The exercise
Reproduce each row below verbatim, omitting the pictures.
## START
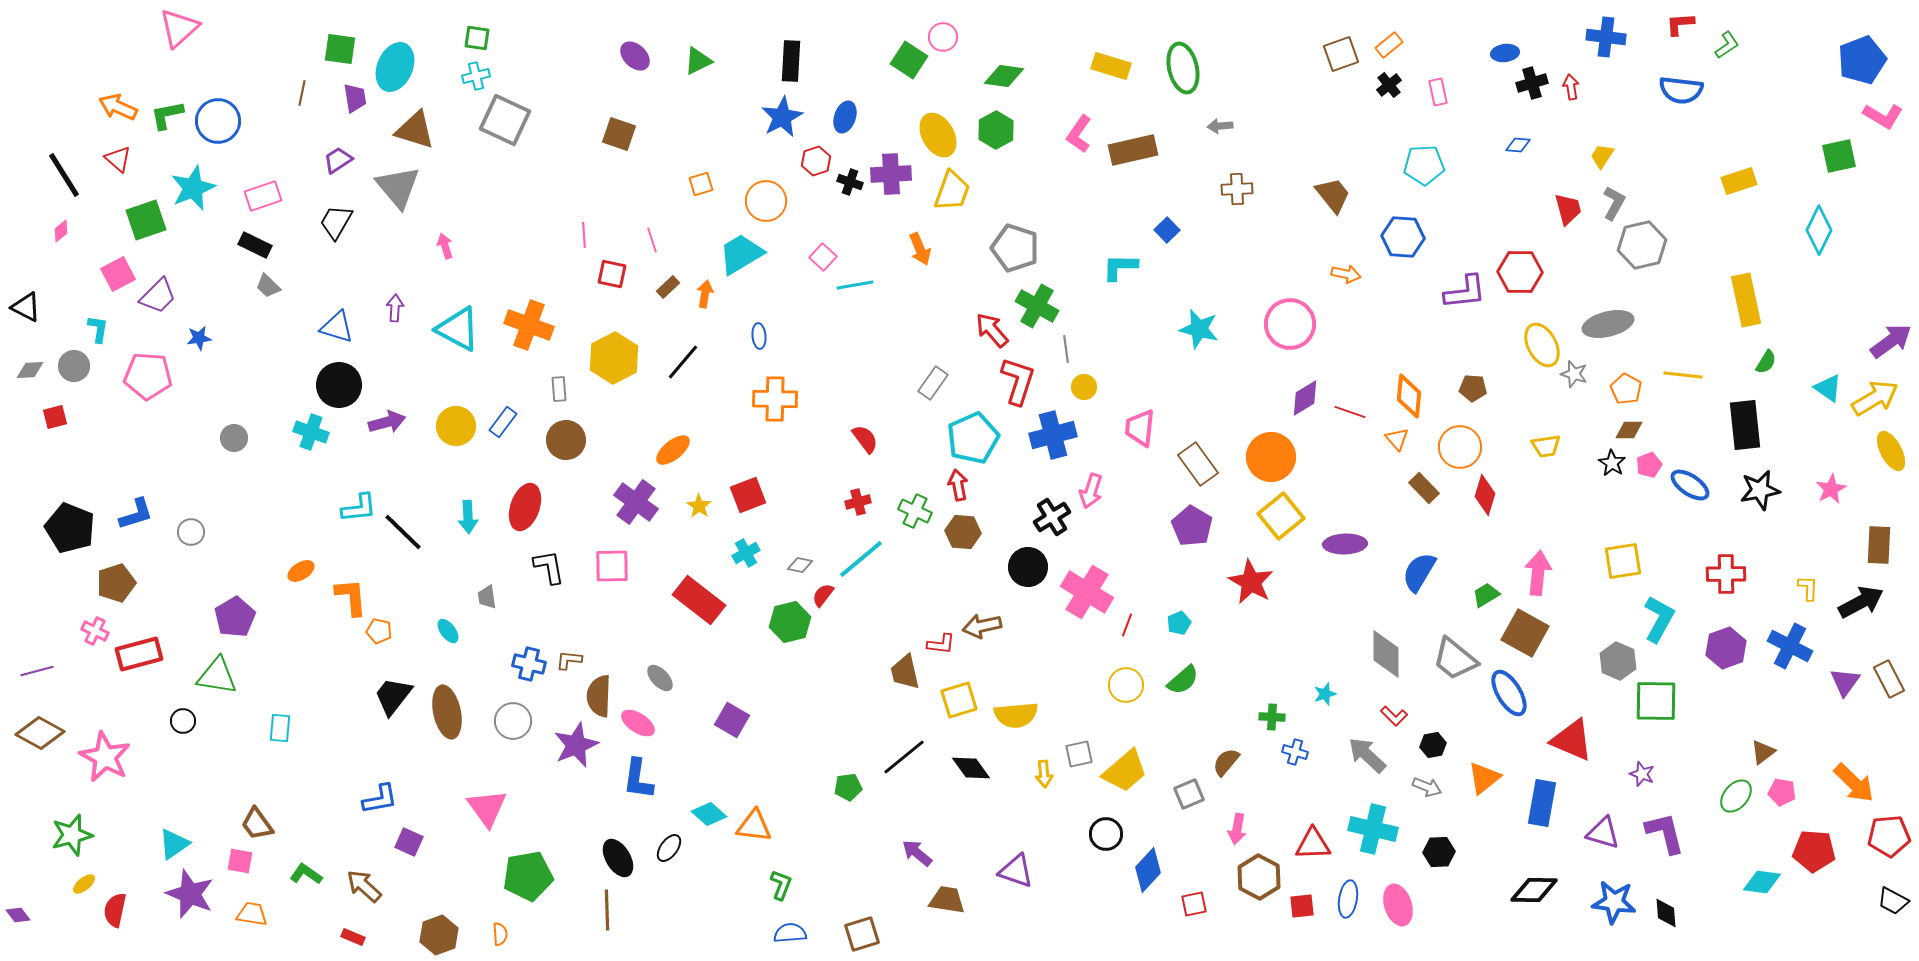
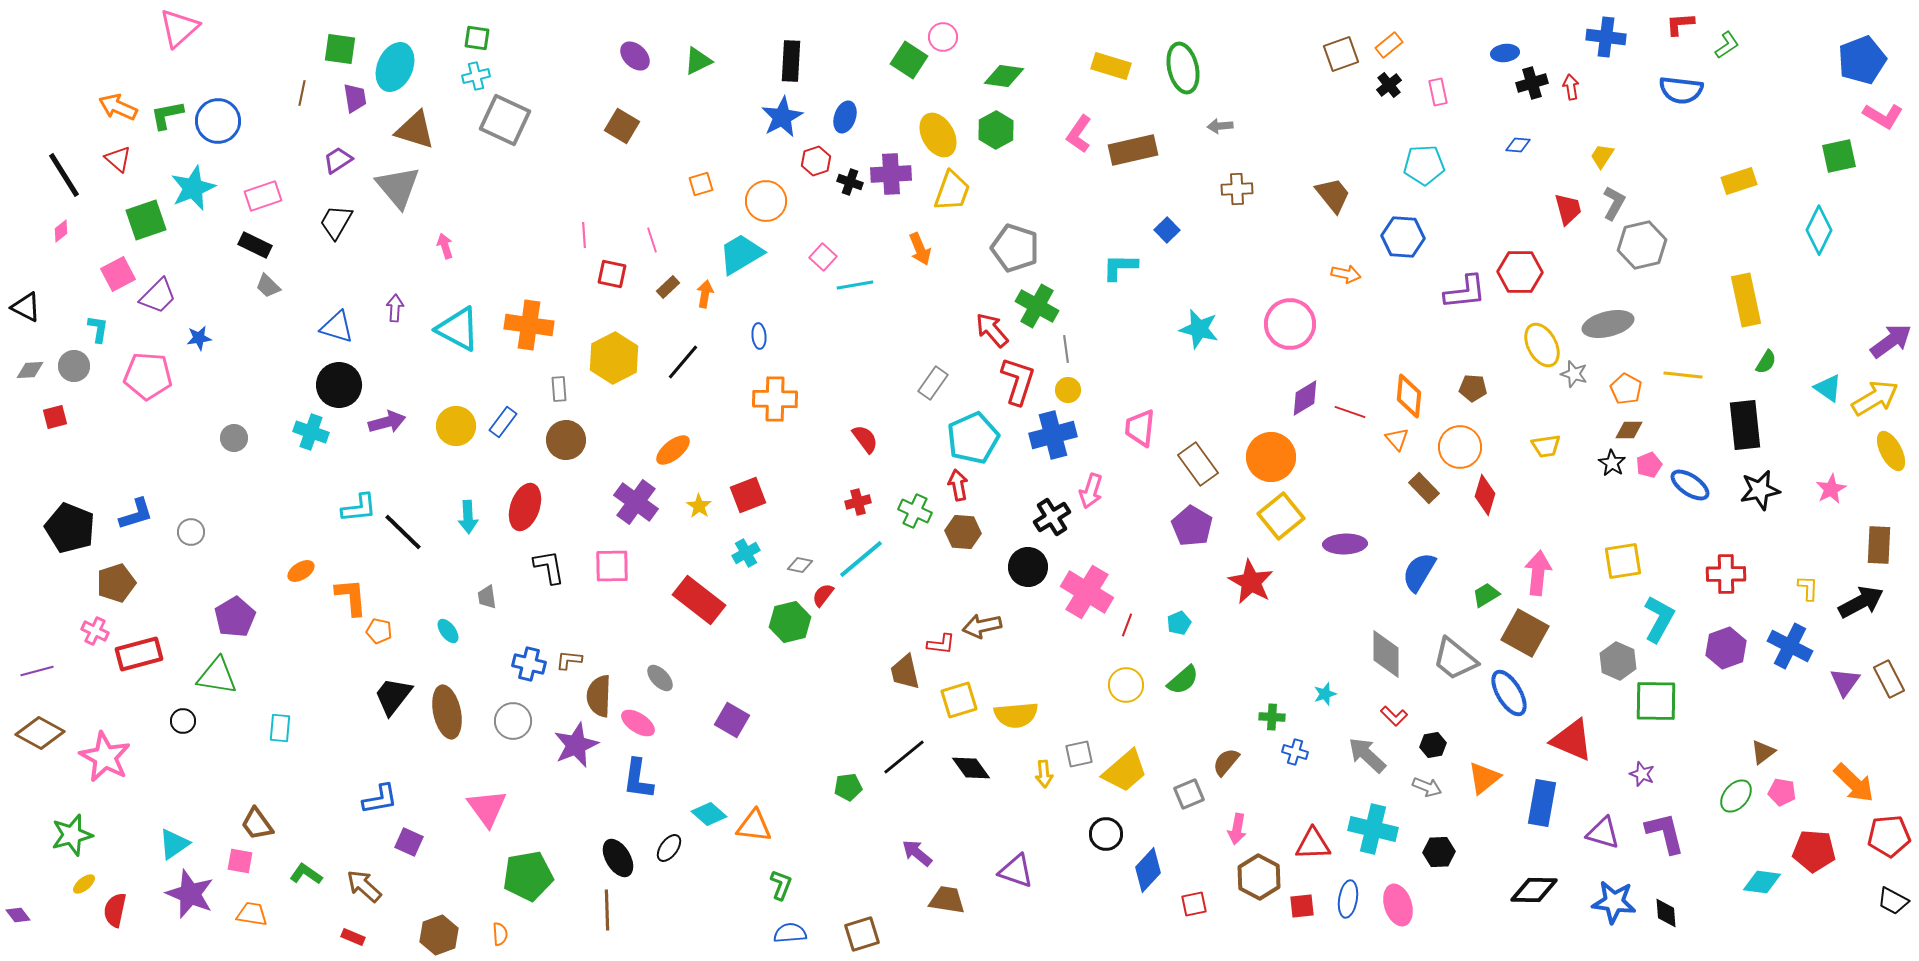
brown square at (619, 134): moved 3 px right, 8 px up; rotated 12 degrees clockwise
orange cross at (529, 325): rotated 12 degrees counterclockwise
yellow circle at (1084, 387): moved 16 px left, 3 px down
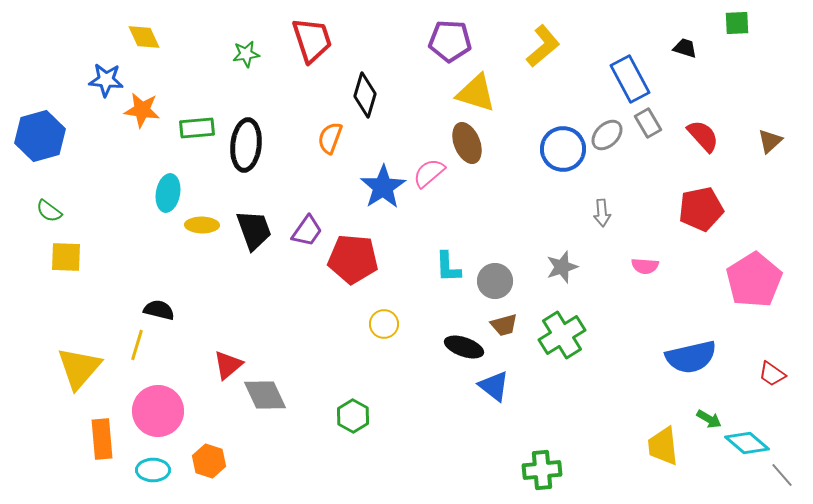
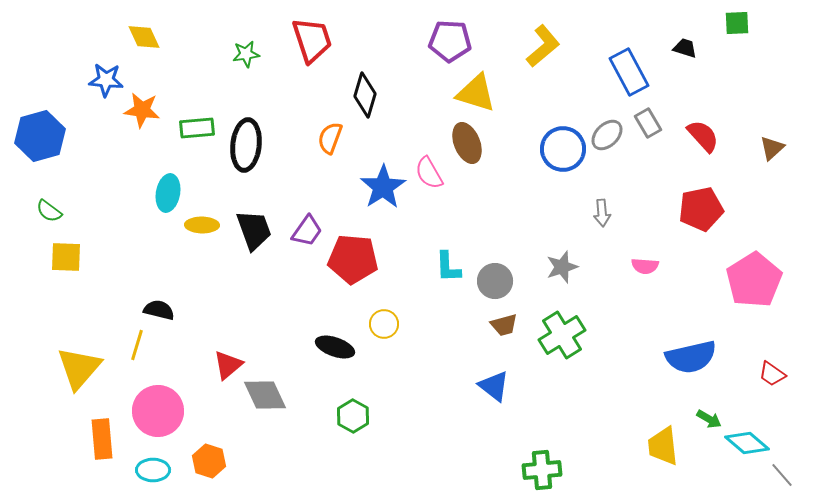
blue rectangle at (630, 79): moved 1 px left, 7 px up
brown triangle at (770, 141): moved 2 px right, 7 px down
pink semicircle at (429, 173): rotated 80 degrees counterclockwise
black ellipse at (464, 347): moved 129 px left
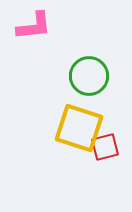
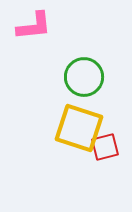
green circle: moved 5 px left, 1 px down
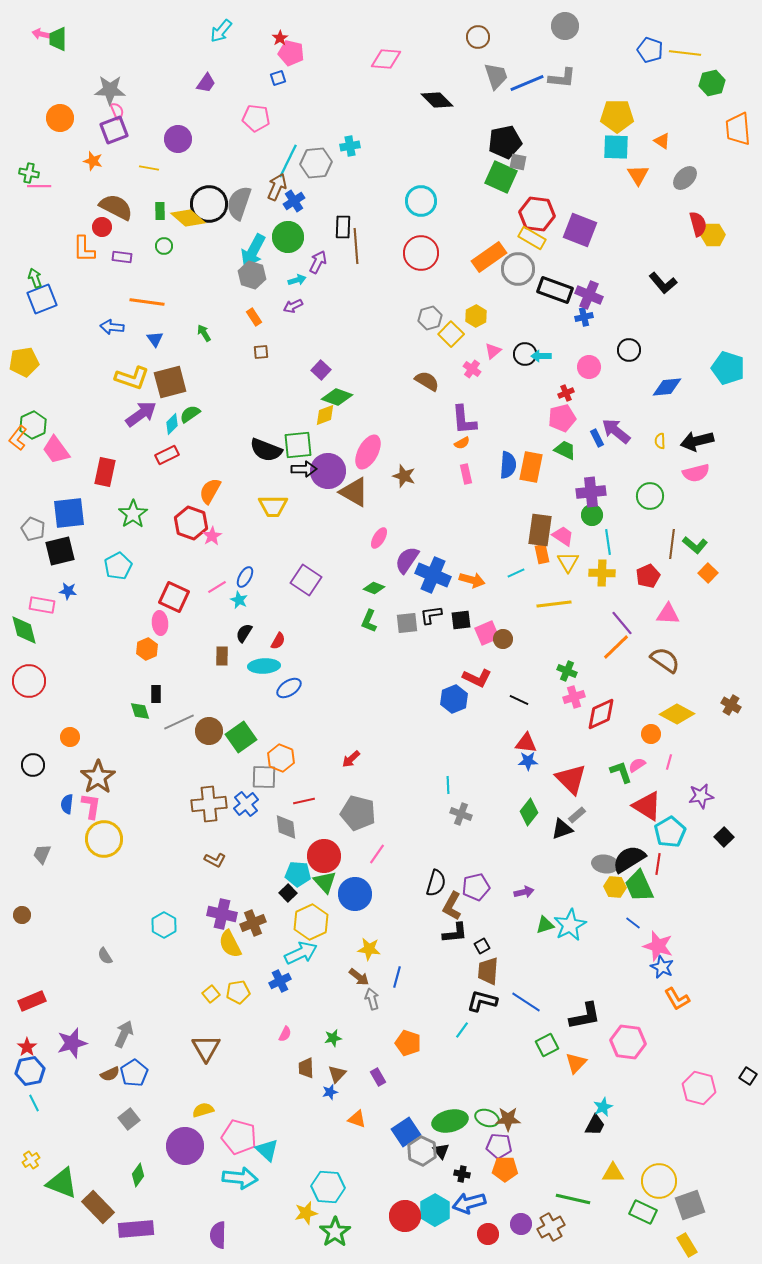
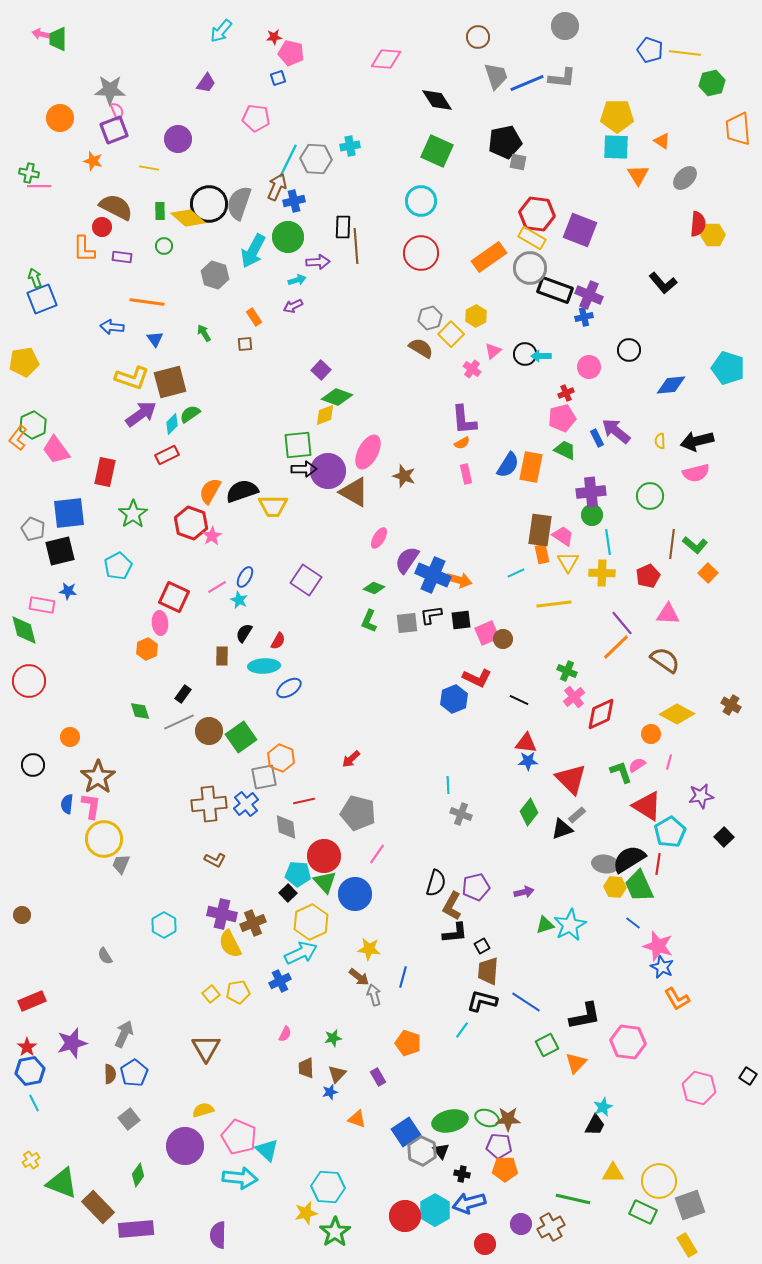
red star at (280, 38): moved 6 px left, 1 px up; rotated 28 degrees clockwise
black diamond at (437, 100): rotated 12 degrees clockwise
gray hexagon at (316, 163): moved 4 px up; rotated 8 degrees clockwise
green square at (501, 177): moved 64 px left, 26 px up
blue cross at (294, 201): rotated 20 degrees clockwise
red semicircle at (698, 224): rotated 20 degrees clockwise
purple arrow at (318, 262): rotated 60 degrees clockwise
gray circle at (518, 269): moved 12 px right, 1 px up
gray hexagon at (252, 275): moved 37 px left
brown square at (261, 352): moved 16 px left, 8 px up
brown semicircle at (427, 381): moved 6 px left, 33 px up
blue diamond at (667, 387): moved 4 px right, 2 px up
black semicircle at (266, 450): moved 24 px left, 41 px down; rotated 140 degrees clockwise
blue semicircle at (508, 465): rotated 28 degrees clockwise
orange arrow at (472, 580): moved 13 px left
black rectangle at (156, 694): moved 27 px right; rotated 36 degrees clockwise
pink cross at (574, 697): rotated 20 degrees counterclockwise
gray square at (264, 777): rotated 12 degrees counterclockwise
gray trapezoid at (42, 854): moved 79 px right, 10 px down
blue line at (397, 977): moved 6 px right
gray arrow at (372, 999): moved 2 px right, 4 px up
brown semicircle at (110, 1074): rotated 66 degrees counterclockwise
pink pentagon at (239, 1137): rotated 8 degrees clockwise
red circle at (488, 1234): moved 3 px left, 10 px down
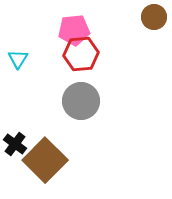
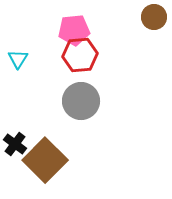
red hexagon: moved 1 px left, 1 px down
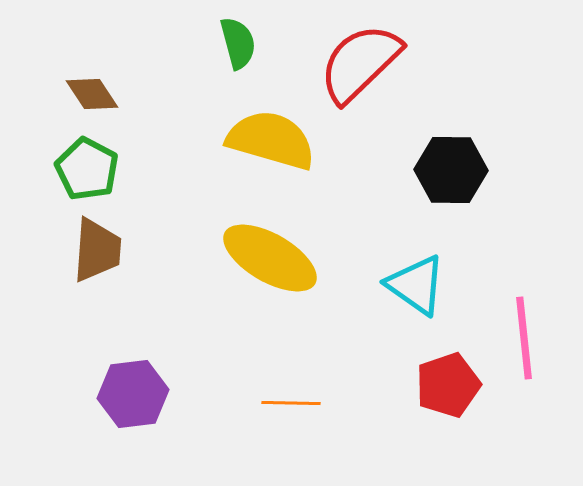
## END
Reply
brown square at (619, 134): moved 3 px right, 8 px up; rotated 12 degrees clockwise
orange cross at (529, 325): rotated 12 degrees counterclockwise
yellow circle at (1084, 387): moved 16 px left, 3 px down
blue rectangle at (630, 79): moved 1 px left, 7 px up
brown triangle at (770, 141): moved 2 px right, 7 px down
pink semicircle at (429, 173): rotated 80 degrees counterclockwise
black ellipse at (464, 347): moved 129 px left
green circle: moved 5 px left, 1 px down
red star at (280, 38): moved 6 px left, 1 px up; rotated 28 degrees clockwise
black diamond at (437, 100): rotated 12 degrees clockwise
gray hexagon at (316, 163): moved 4 px up; rotated 8 degrees clockwise
green square at (501, 177): moved 64 px left, 26 px up
blue cross at (294, 201): rotated 20 degrees clockwise
red semicircle at (698, 224): rotated 20 degrees clockwise
purple arrow at (318, 262): rotated 60 degrees clockwise
gray circle at (518, 269): moved 12 px right, 1 px up
gray hexagon at (252, 275): moved 37 px left
brown square at (261, 352): moved 16 px left, 8 px up
brown semicircle at (427, 381): moved 6 px left, 33 px up
blue diamond at (667, 387): moved 4 px right, 2 px up
black semicircle at (266, 450): moved 24 px left, 41 px down; rotated 140 degrees clockwise
blue semicircle at (508, 465): rotated 28 degrees clockwise
orange arrow at (472, 580): moved 13 px left
black rectangle at (156, 694): moved 27 px right; rotated 36 degrees clockwise
pink cross at (574, 697): rotated 20 degrees counterclockwise
gray square at (264, 777): rotated 12 degrees counterclockwise
gray trapezoid at (42, 854): moved 79 px right, 10 px down
blue line at (397, 977): moved 6 px right
gray arrow at (372, 999): moved 2 px right, 4 px up
brown semicircle at (110, 1074): rotated 66 degrees counterclockwise
pink pentagon at (239, 1137): rotated 8 degrees clockwise
red circle at (488, 1234): moved 3 px left, 10 px down
red hexagon: moved 1 px left, 1 px down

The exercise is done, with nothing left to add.